◆ **INPUT RECORDS**
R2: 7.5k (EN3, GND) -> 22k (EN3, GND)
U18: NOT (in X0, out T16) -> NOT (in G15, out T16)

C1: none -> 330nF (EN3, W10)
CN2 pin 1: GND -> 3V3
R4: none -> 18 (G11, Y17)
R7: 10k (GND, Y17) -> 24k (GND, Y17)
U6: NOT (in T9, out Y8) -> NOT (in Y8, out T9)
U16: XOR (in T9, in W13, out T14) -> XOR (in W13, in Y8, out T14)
* * *
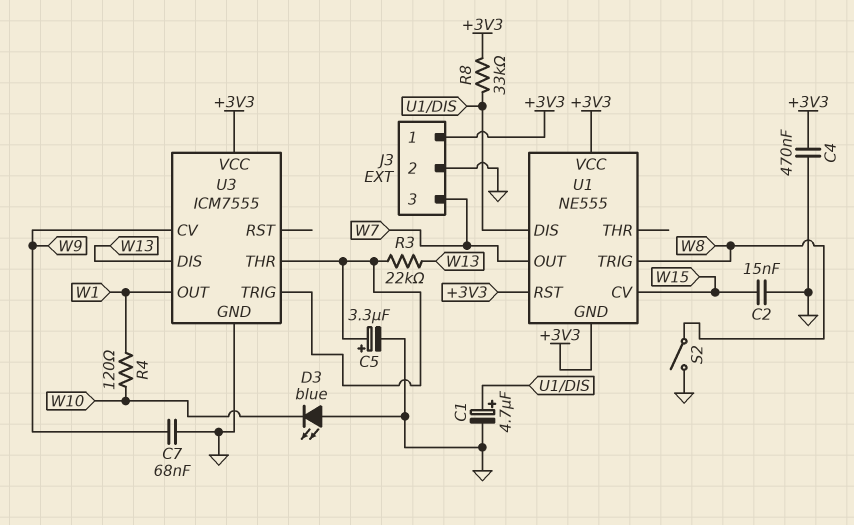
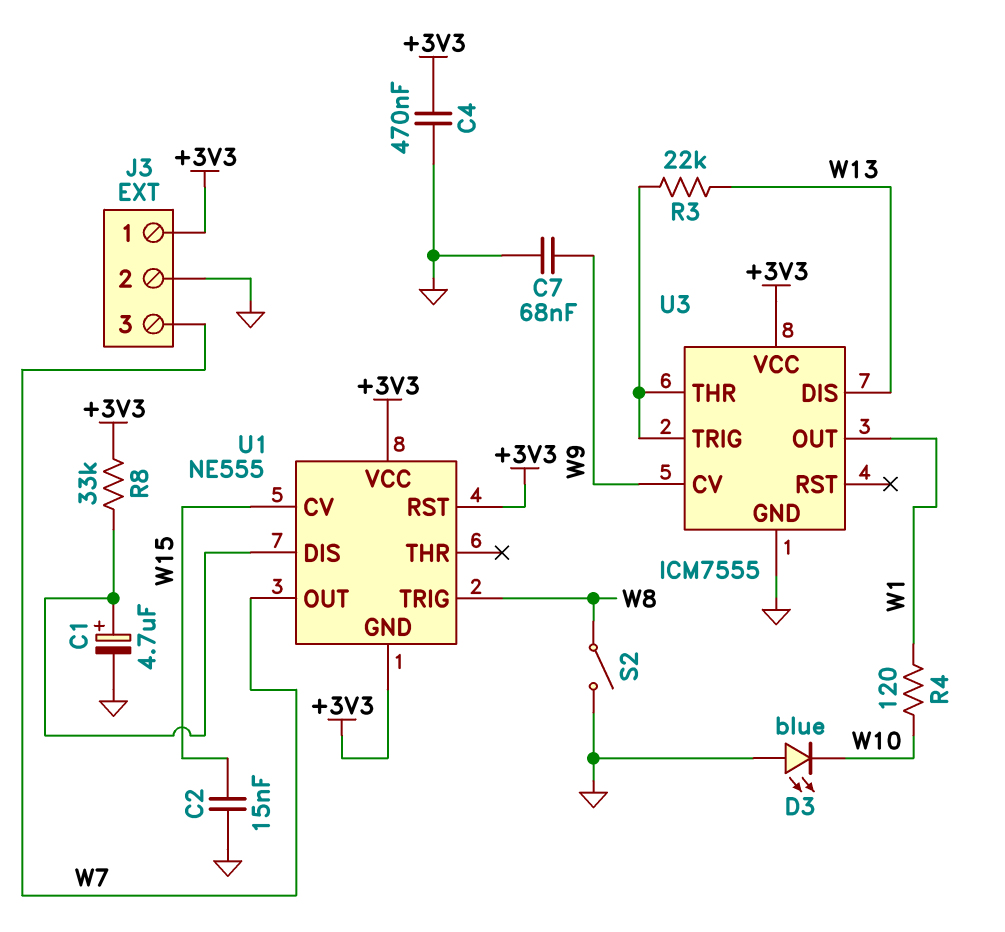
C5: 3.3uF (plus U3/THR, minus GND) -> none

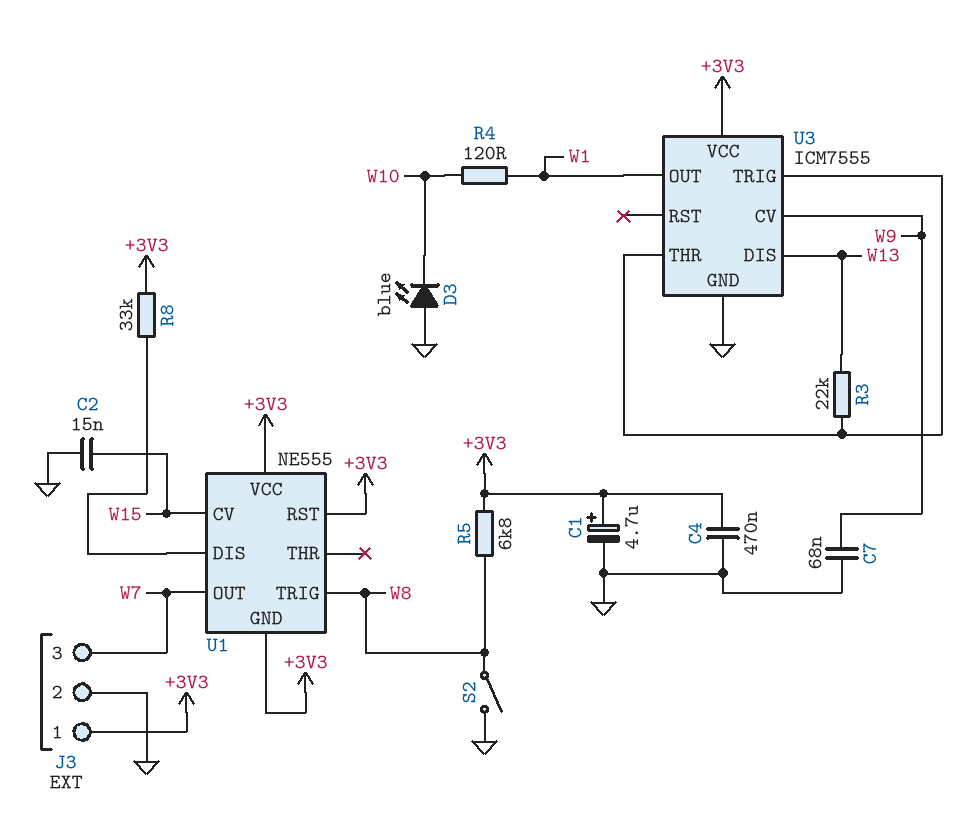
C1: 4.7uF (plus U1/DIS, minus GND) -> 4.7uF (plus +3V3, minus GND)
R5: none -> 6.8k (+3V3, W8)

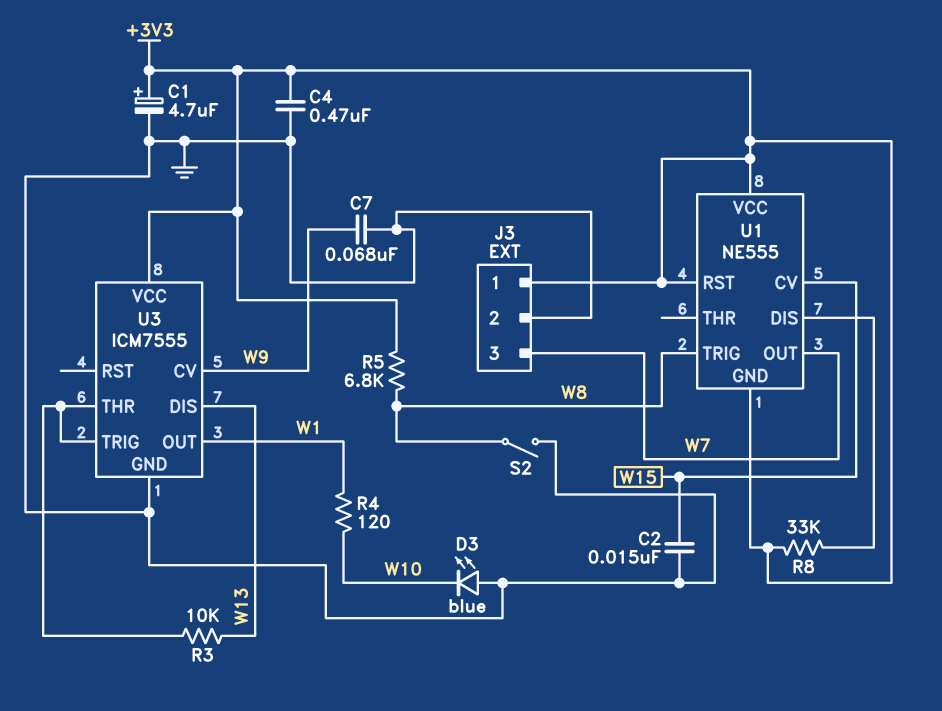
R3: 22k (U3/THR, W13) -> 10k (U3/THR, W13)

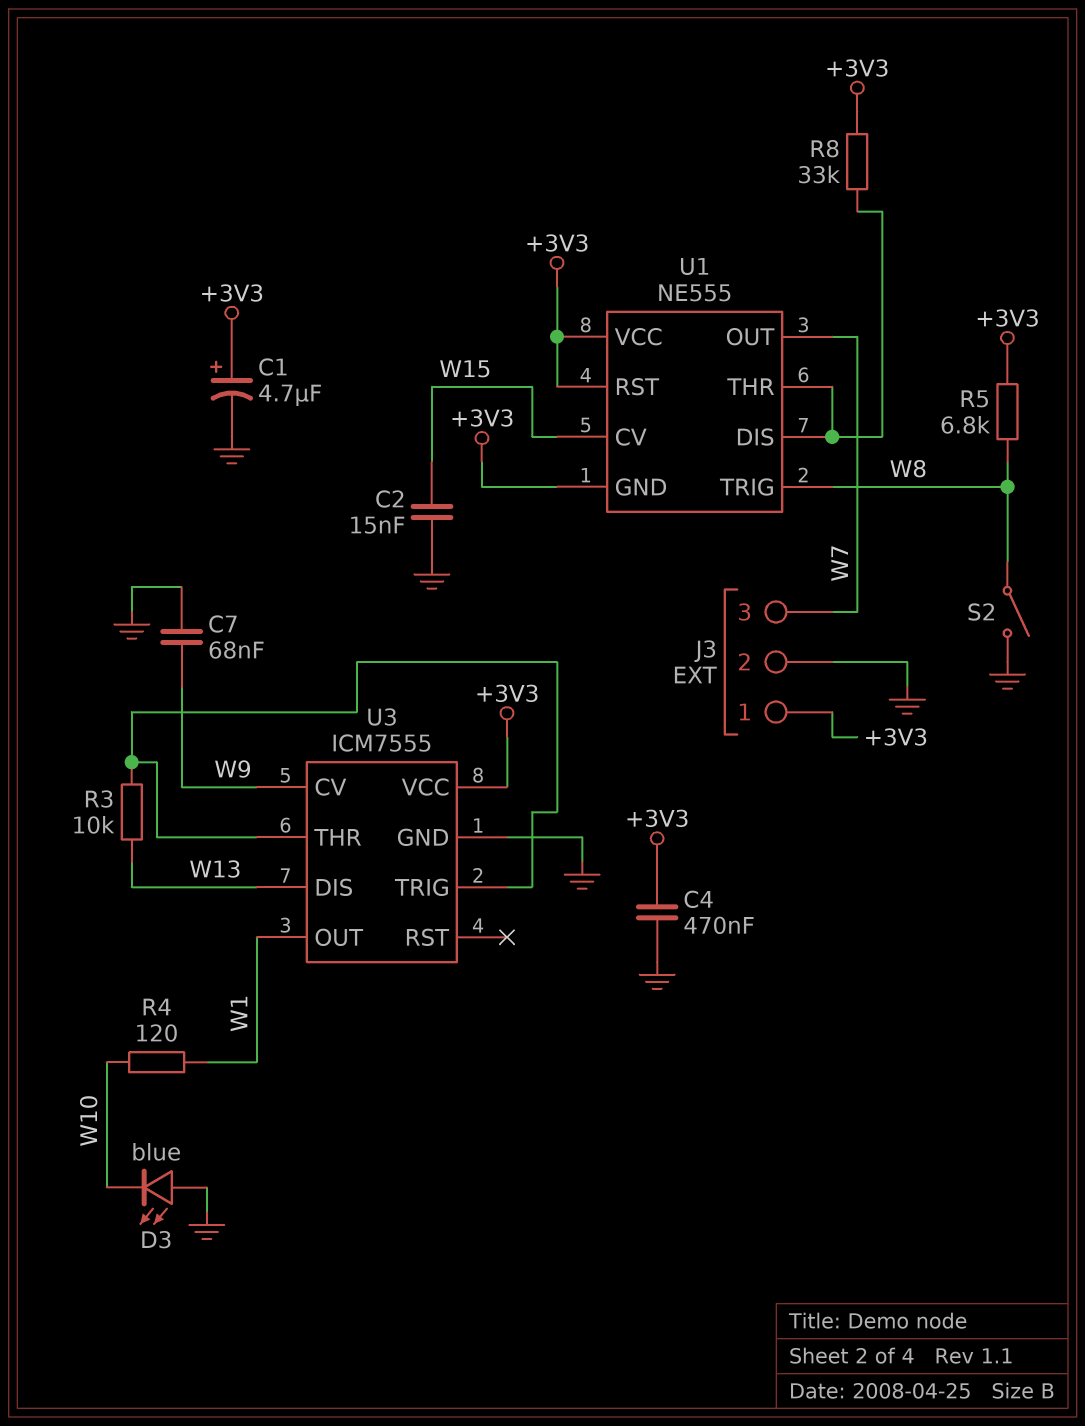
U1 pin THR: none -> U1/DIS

◆ **WHAT YOU ARE ASKED TO DO**
Copy, exactly and only, the lines above that begin with the one containing "U18: NOT (in" and finish with the one containing "U16: XOR (in".

◆ **RESPONSE BOX**
U18: NOT (in X0, out T16) -> NOT (in G15, out T16)

C1: none -> 330nF (EN3, W10)
CN2 pin 1: GND -> 3V3
R4: none -> 18 (G11, Y17)
R7: 10k (GND, Y17) -> 24k (GND, Y17)
U6: NOT (in T9, out Y8) -> NOT (in Y8, out T9)
U16: XOR (in T9, in W13, out T14) -> XOR (in W13, in Y8, out T14)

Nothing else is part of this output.